THE PROBLEM:
Copy out exactly the stretch of the listing below that begins at the line containing "black diamond at (173, 123): moved 3 px left" and ends at the line containing "brown rectangle at", and copy nothing outside it.

RECORD EXCERPTS:
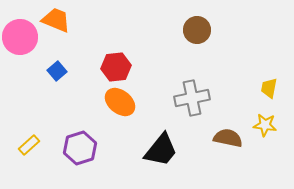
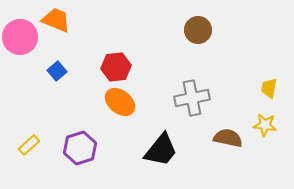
brown circle: moved 1 px right
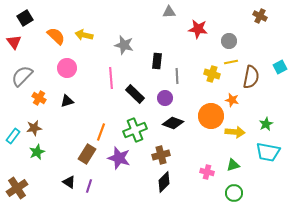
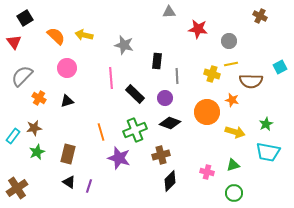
yellow line at (231, 62): moved 2 px down
brown semicircle at (251, 77): moved 4 px down; rotated 80 degrees clockwise
orange circle at (211, 116): moved 4 px left, 4 px up
black diamond at (173, 123): moved 3 px left
orange line at (101, 132): rotated 36 degrees counterclockwise
yellow arrow at (235, 132): rotated 12 degrees clockwise
brown rectangle at (87, 154): moved 19 px left; rotated 18 degrees counterclockwise
black diamond at (164, 182): moved 6 px right, 1 px up
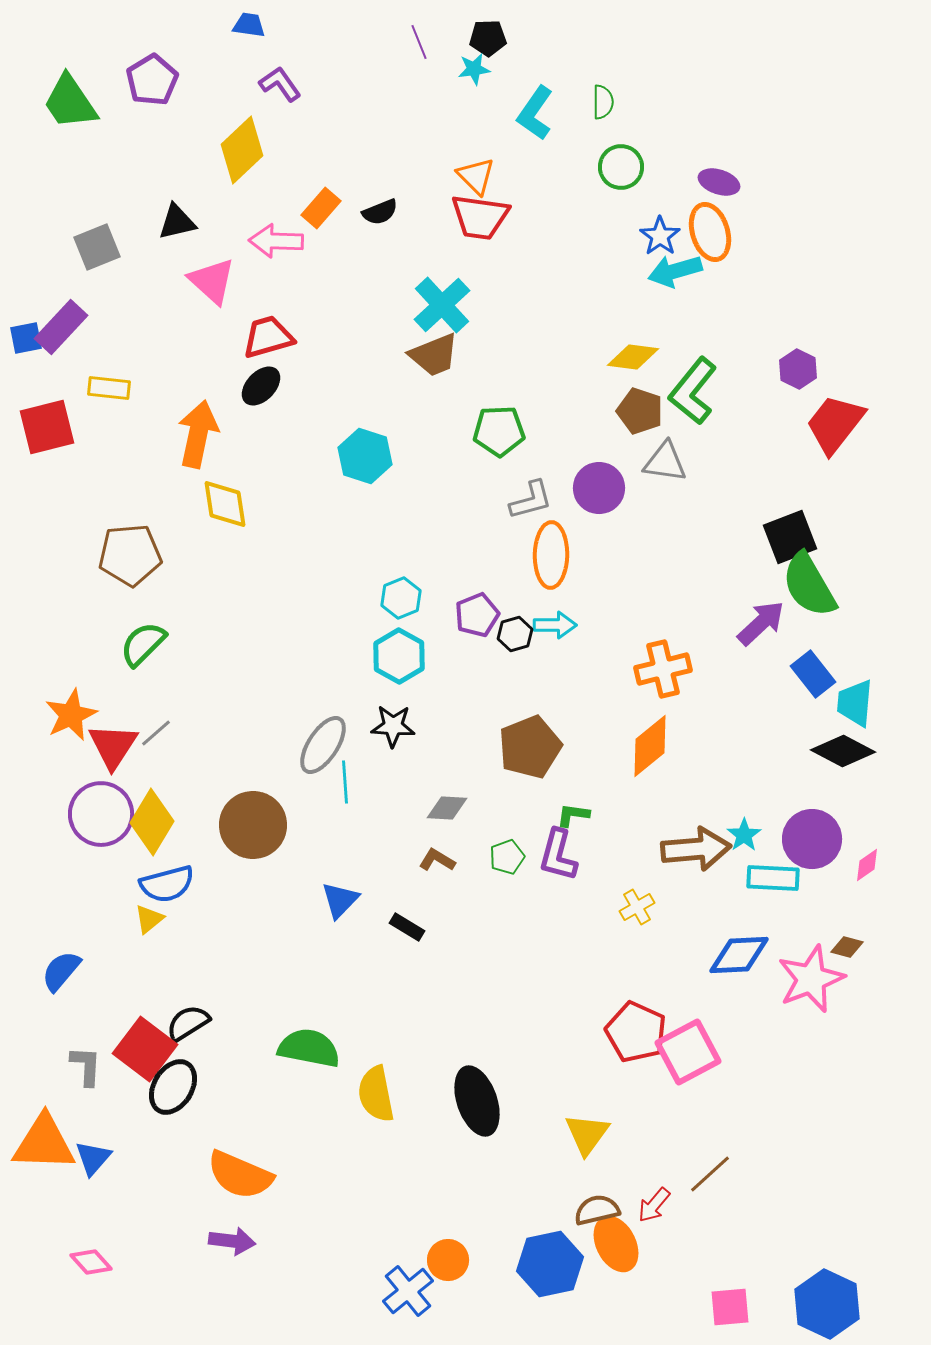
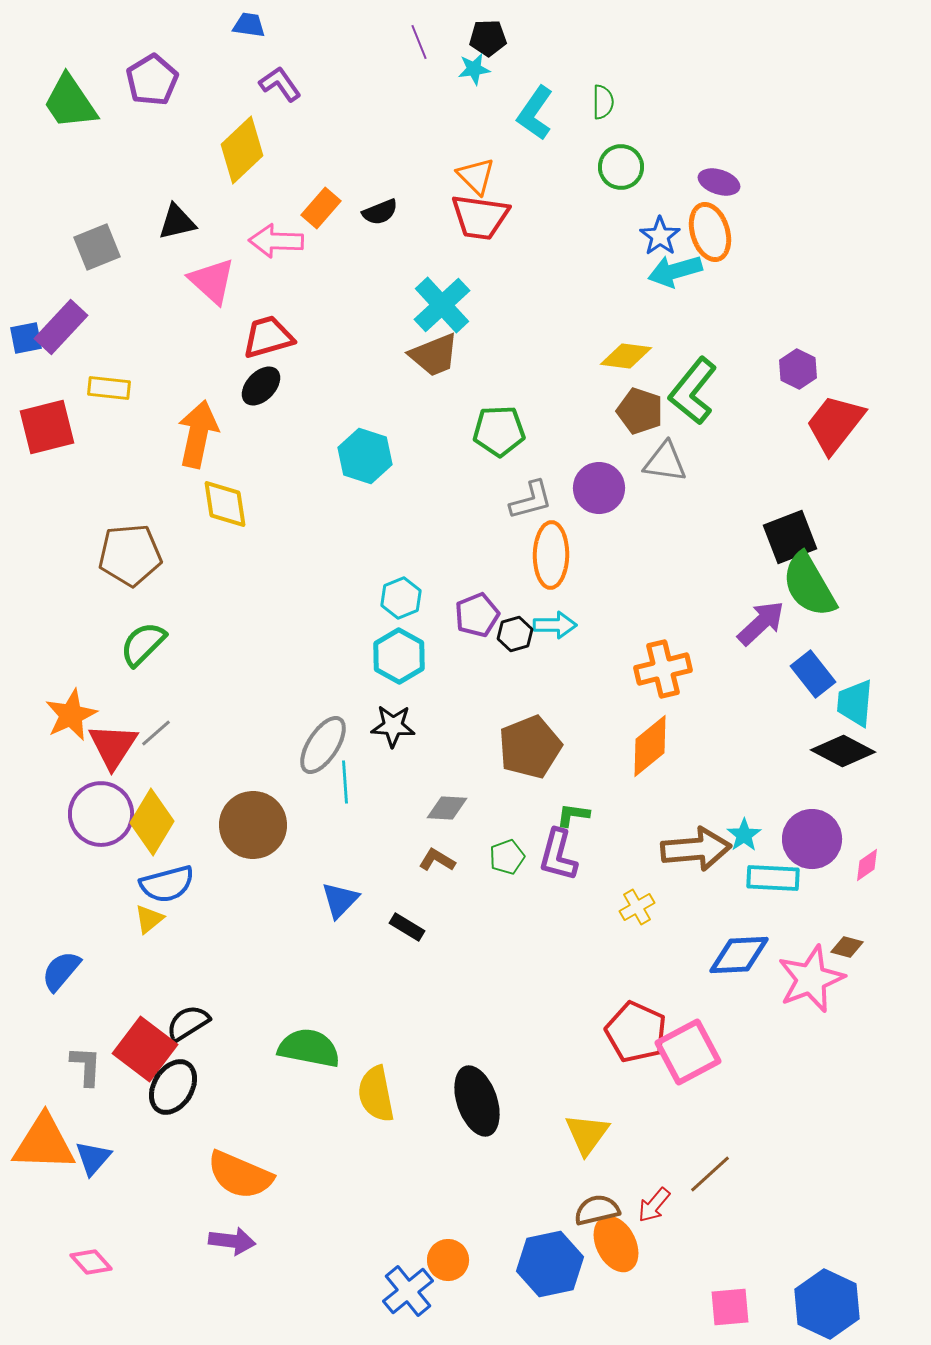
yellow diamond at (633, 357): moved 7 px left, 1 px up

SOLVED PROBLEM:
black diamond at (173, 123): moved 3 px left
orange line at (101, 132): rotated 36 degrees counterclockwise
yellow arrow at (235, 132): rotated 12 degrees clockwise
brown rectangle at (87, 154): moved 19 px left; rotated 18 degrees counterclockwise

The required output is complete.